* _Data_:
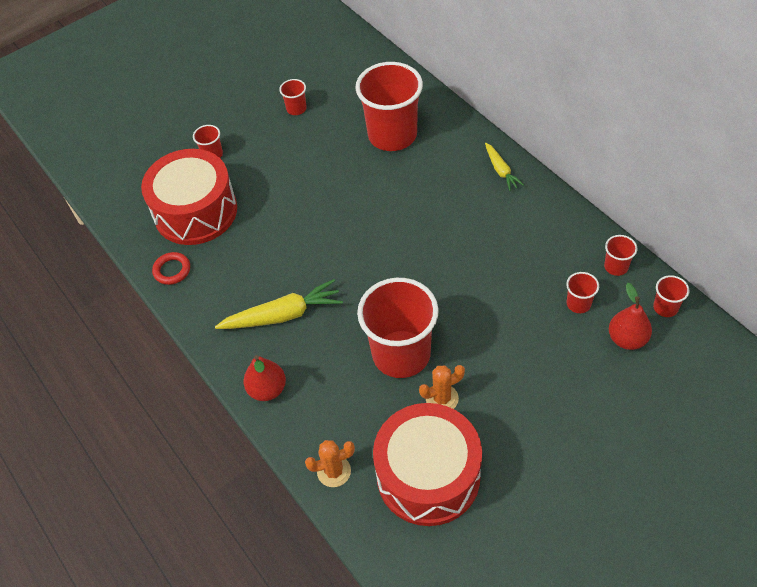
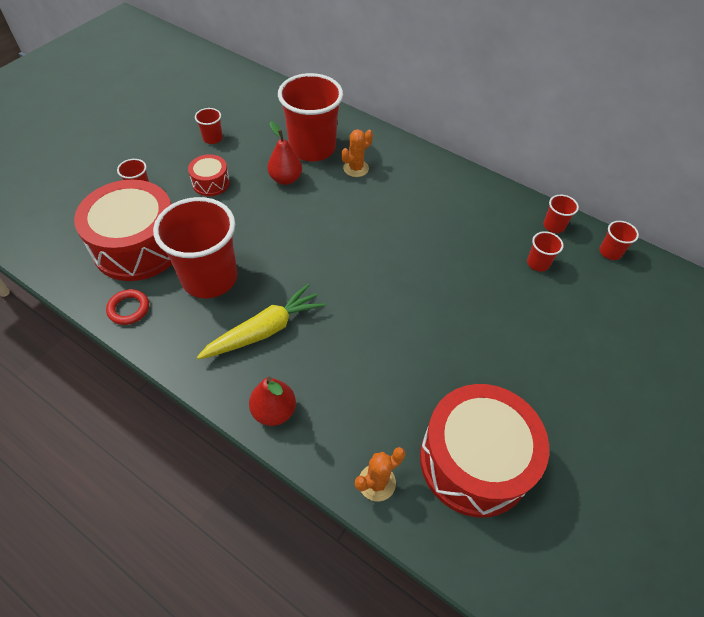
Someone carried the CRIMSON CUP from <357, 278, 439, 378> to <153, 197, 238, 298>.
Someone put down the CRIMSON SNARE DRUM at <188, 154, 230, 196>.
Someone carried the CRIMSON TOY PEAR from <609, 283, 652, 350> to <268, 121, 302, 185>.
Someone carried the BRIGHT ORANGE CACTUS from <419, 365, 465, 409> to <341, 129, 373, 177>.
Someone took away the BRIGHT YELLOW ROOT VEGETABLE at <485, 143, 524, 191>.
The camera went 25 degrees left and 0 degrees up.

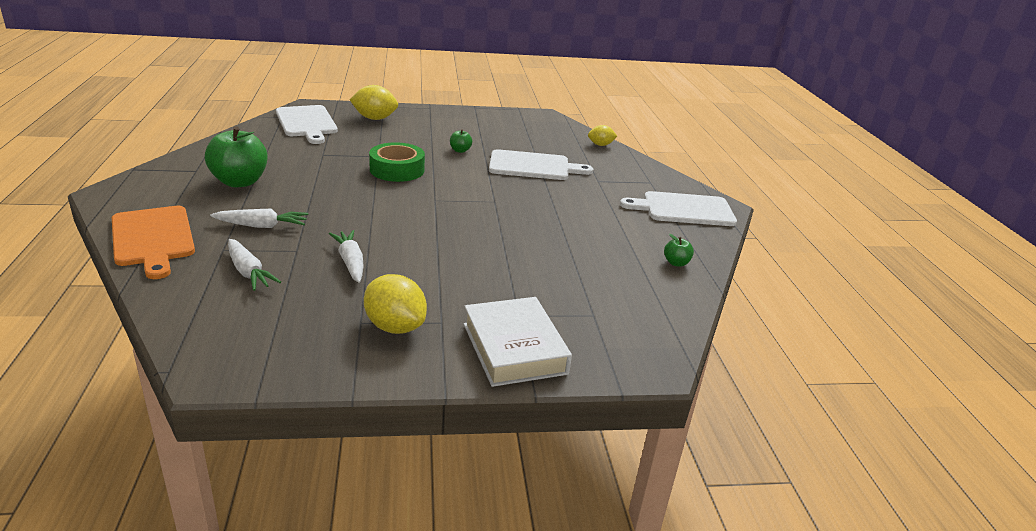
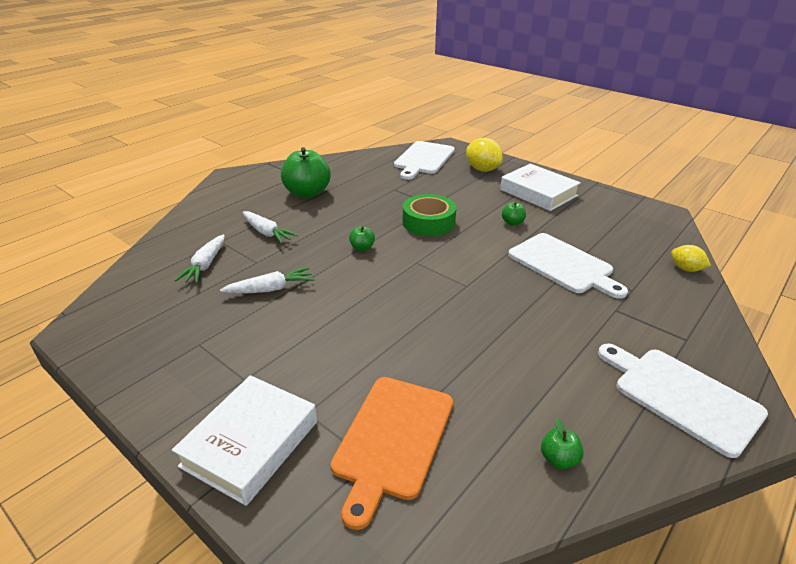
Someone rotated the SNOW-WHITE ROOT VEGETABLE at <329, 230, 363, 283> by 45 degrees clockwise.
Someone carried the BRIGHT ORANGE CUTTING BOARD from <112, 206, 195, 279> to <331, 377, 453, 530>.
Someone put down the LEAF-GREEN APPLE FRUIT at <349, 226, 375, 251>.
Someone put down the SNOW-WHITE HARDCOVER at <500, 164, 581, 211>.
Someone took away the BRIGHT YELLOW CITRUS FRUIT at <364, 274, 427, 334>.
The camera went 50 degrees right and 5 degrees up.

* _What the exercise asks_: Only a number is expected: the count of lines in the entries that include the string "went".

* _Result below_: 2